PROBLEM STATEMENT
The records below must be copied in full; omit the images.

EXERCISE DATA

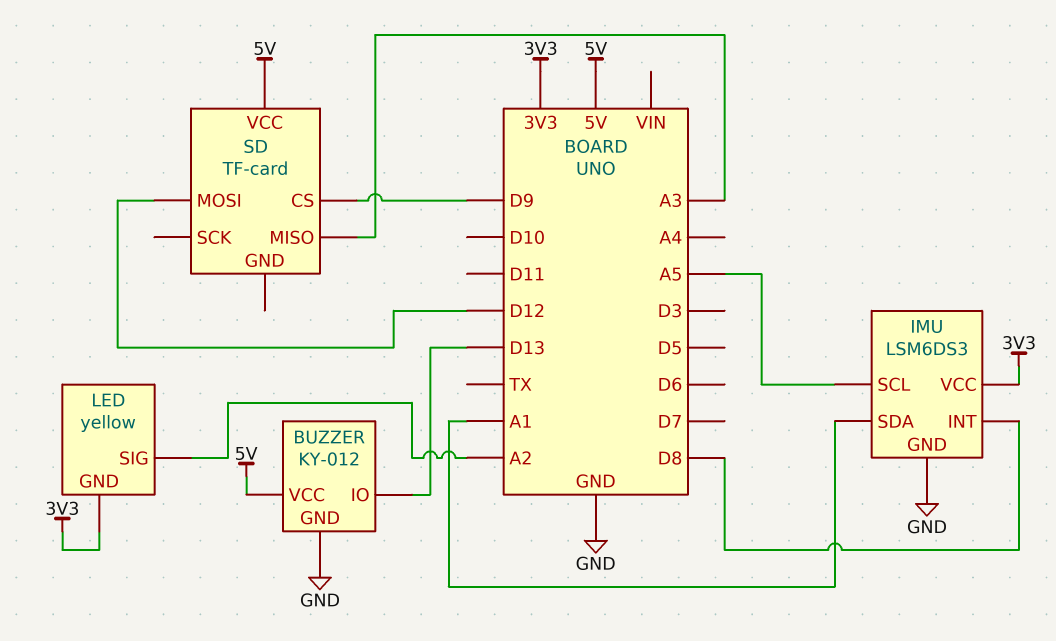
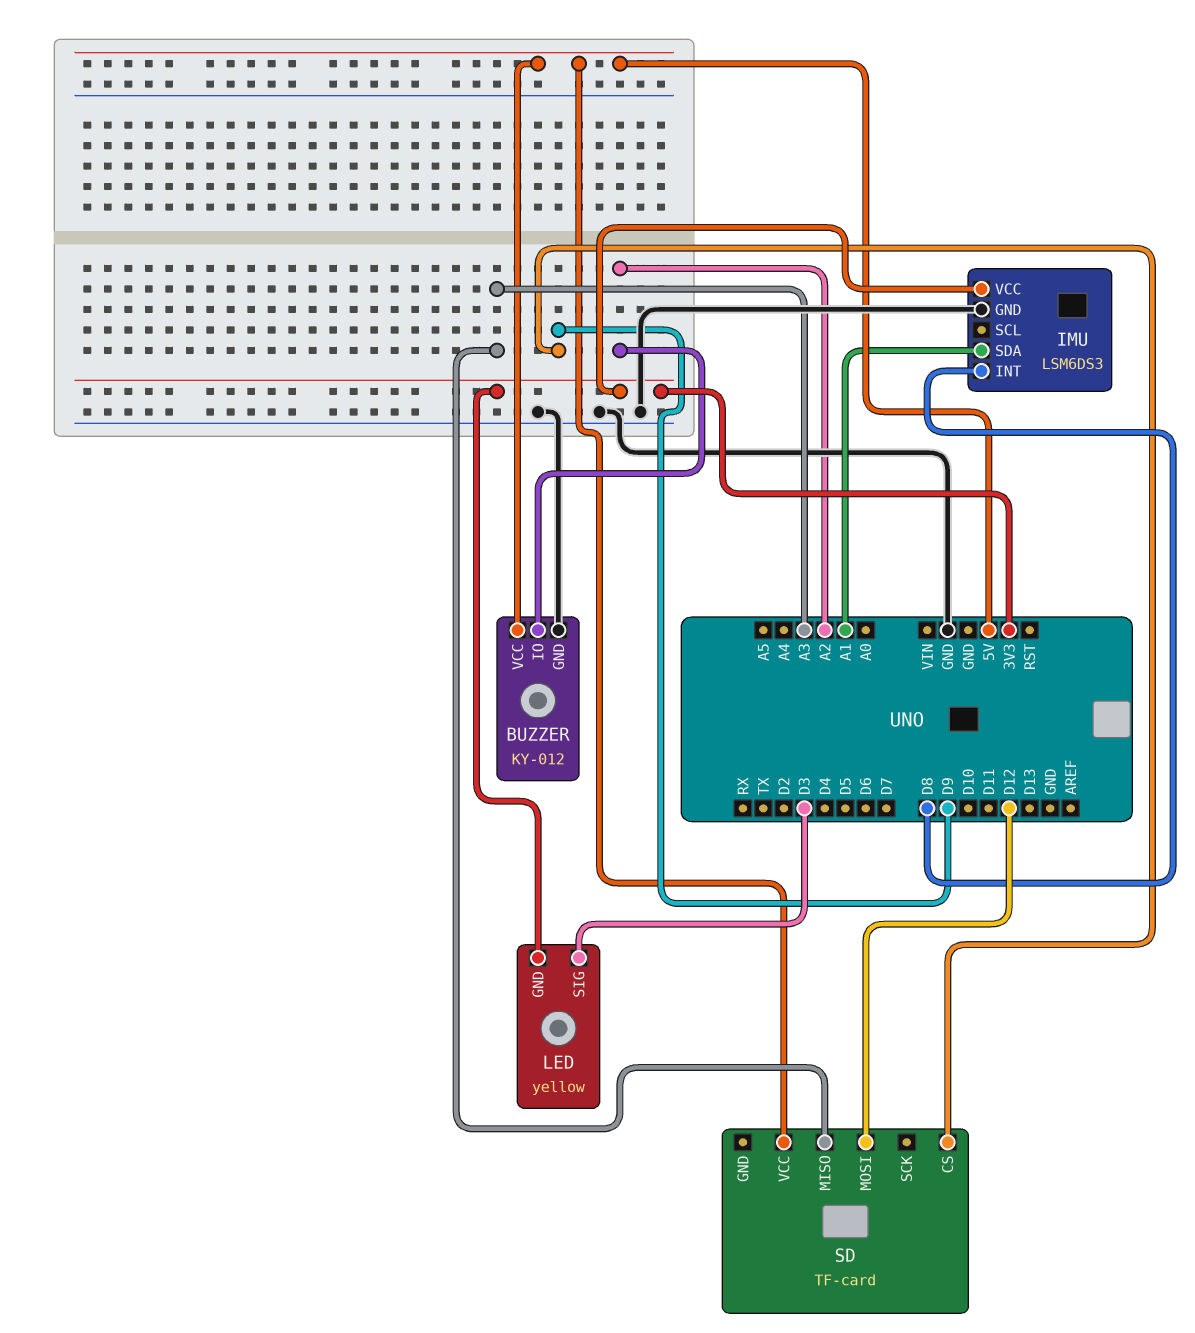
BUZZER pin IO: D13 -> A2
IMU pin SCL: A5 -> none
LED pin SIG: A2 -> D3

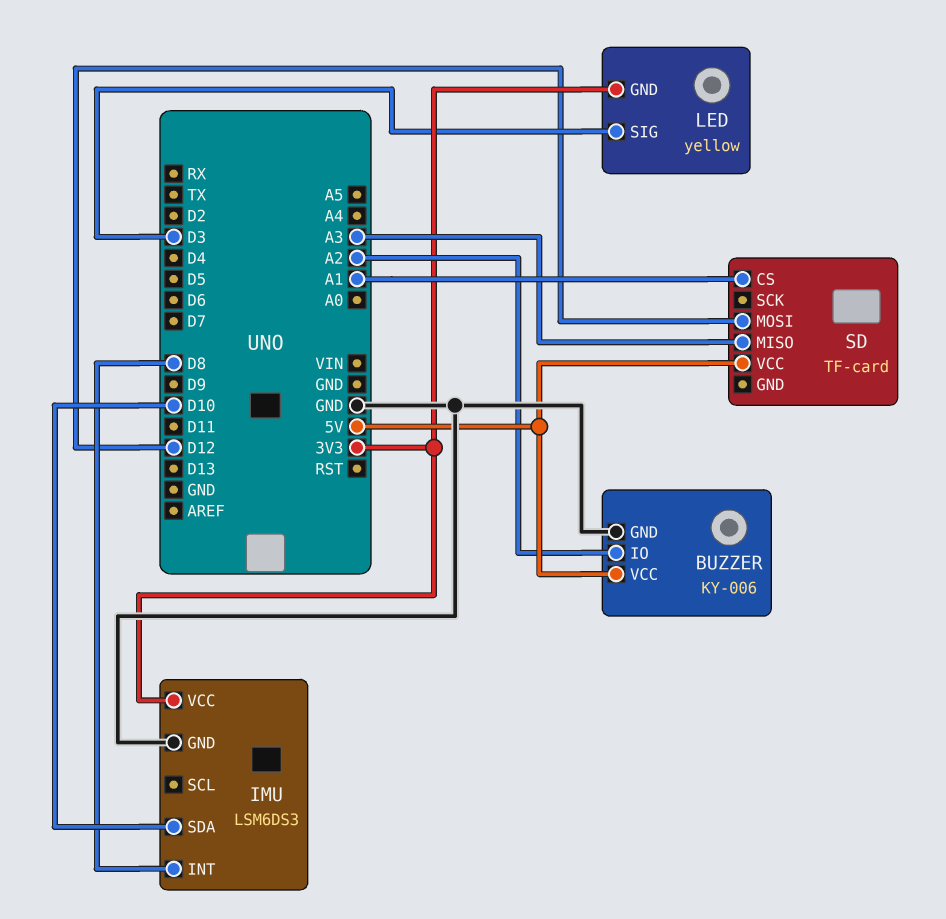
BUZZER: KY-012 -> KY-006
IMU pin SDA: A1 -> D10
SD pin CS: D9 -> A1

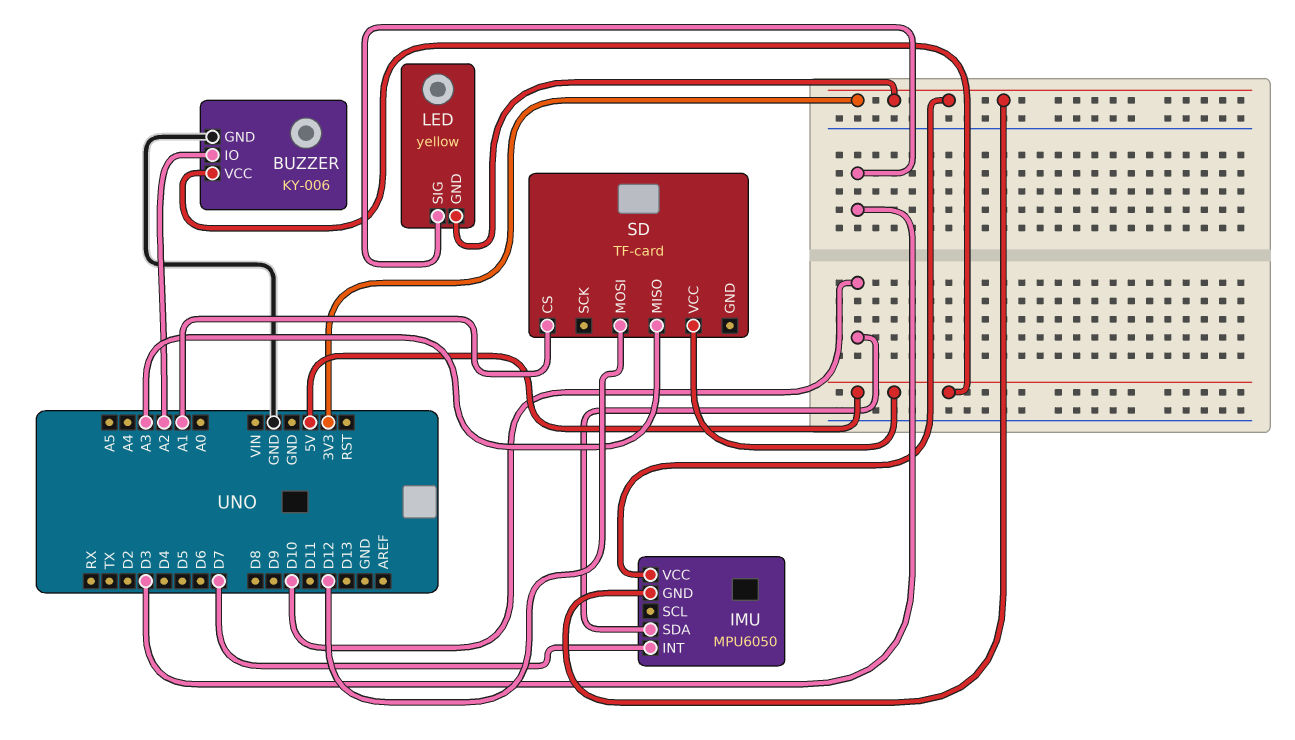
IMU: LSM6DS3 -> MPU6050
IMU pin GND: GND -> 3V3
IMU pin INT: D8 -> D7

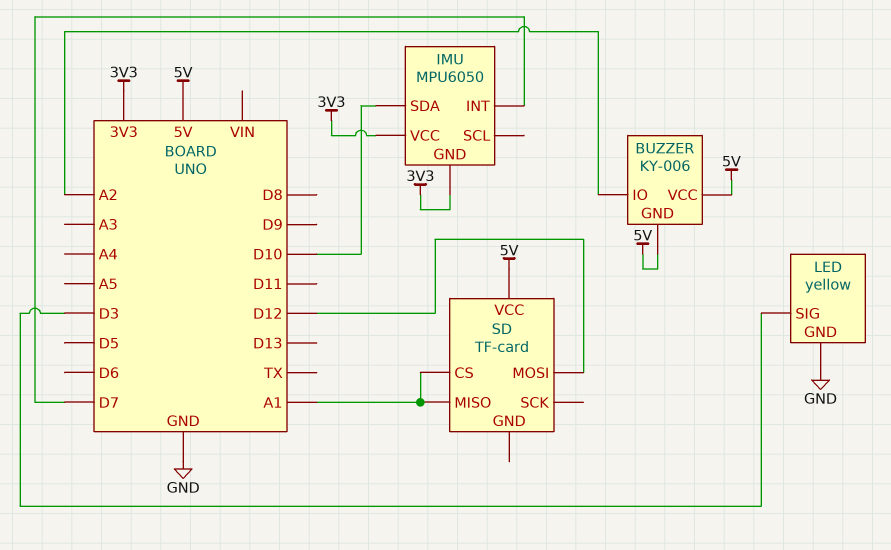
BUZZER pin GND: GND -> 5V
LED pin GND: 3V3 -> GND
SD pin MISO: A3 -> A1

WRITTEN SOLUTION
BUZZER pin IO: D13 -> A2
IMU pin SCL: A5 -> none
LED pin SIG: A2 -> D3

BUZZER: KY-012 -> KY-006
IMU pin SDA: A1 -> D10
SD pin CS: D9 -> A1

IMU: LSM6DS3 -> MPU6050
IMU pin GND: GND -> 3V3
IMU pin INT: D8 -> D7

BUZZER pin GND: GND -> 5V
LED pin GND: 3V3 -> GND
SD pin MISO: A3 -> A1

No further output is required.